Data shown section start

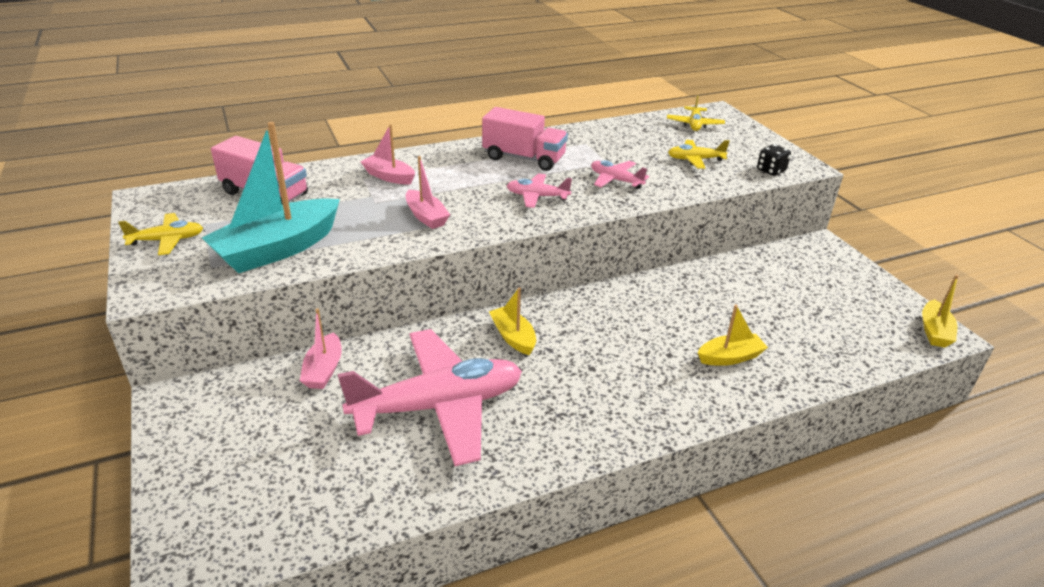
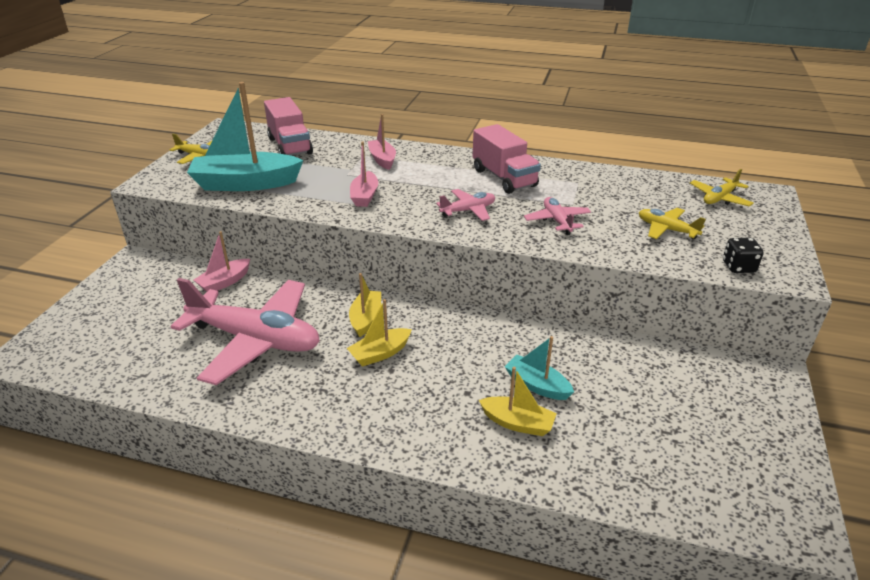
camera: 40 degrees right, 0 degrees up
pink plane [507,173,572,208] -> pink plane turned 105 degrees clockwise [436,189,495,221]
yellow boat [922,275,959,348] -> yellow boat moved to [347,299,412,367]
none -> turquoise boat [504,336,574,400]

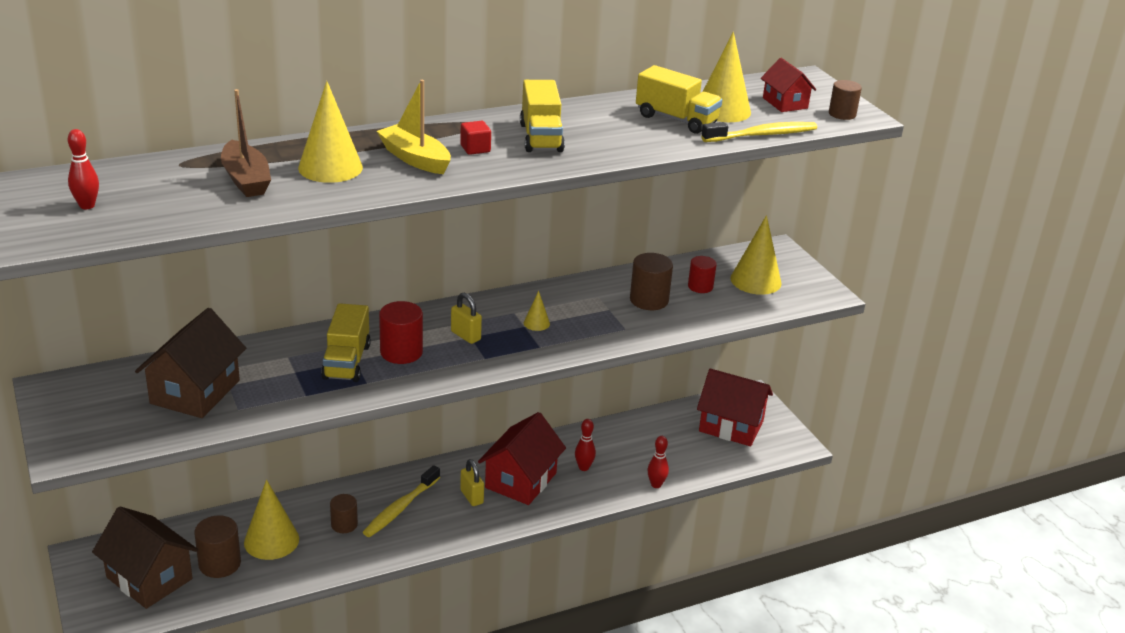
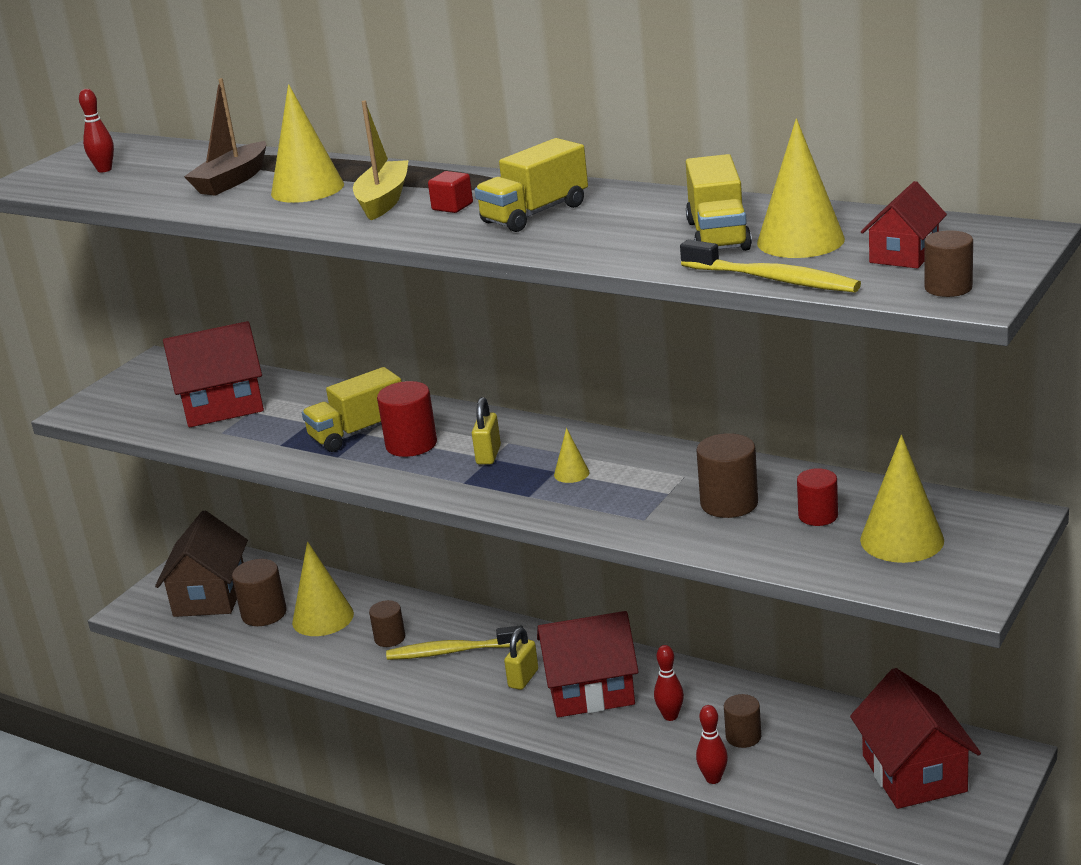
camera: 60 degrees right, 5 degrees down
brown house [135,308,246,418] -> red house [163,321,264,427]
none -> brown cylinder [724,694,761,748]

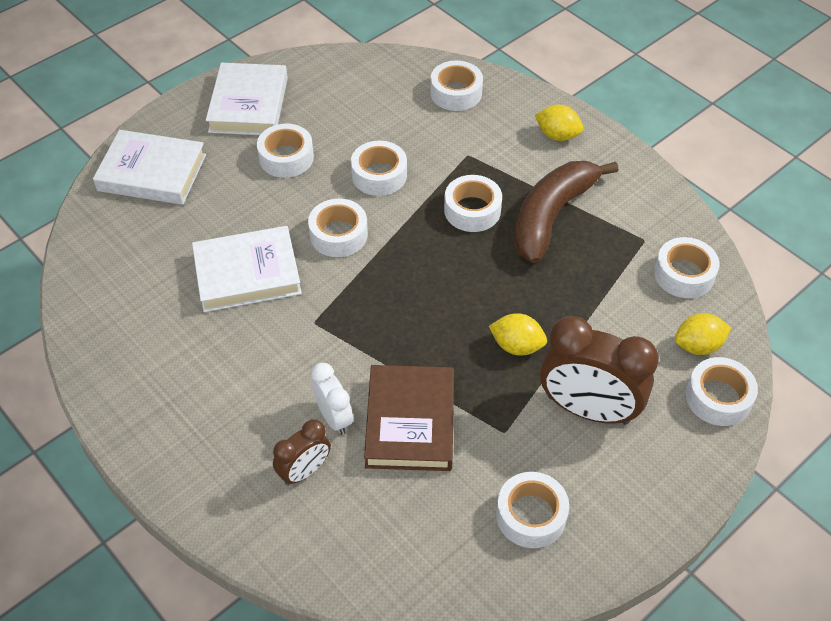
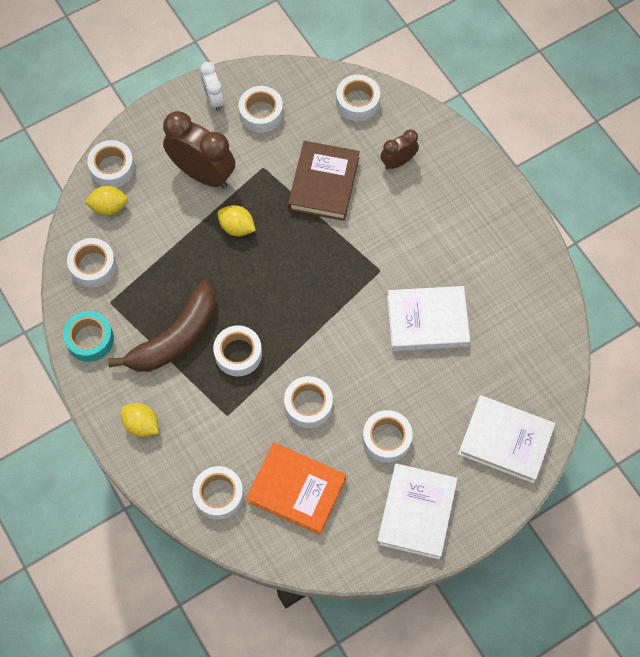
camera: 170 degrees left, 15 degrees up
white tape [308,199,368,257] -> white tape moved to [336,75,380,121]
white clock [311,363,353,435] -> white clock moved to [200,62,224,112]
none -> turquoise tape [63,311,114,362]
none -> orange book [246,443,346,535]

Data shown section end

- Task -
Sift the data above for lines with "boat", then copy each one.

- Result for this task -
yellow boat [922,275,959,348] -> yellow boat moved to [347,299,412,367]
none -> turquoise boat [504,336,574,400]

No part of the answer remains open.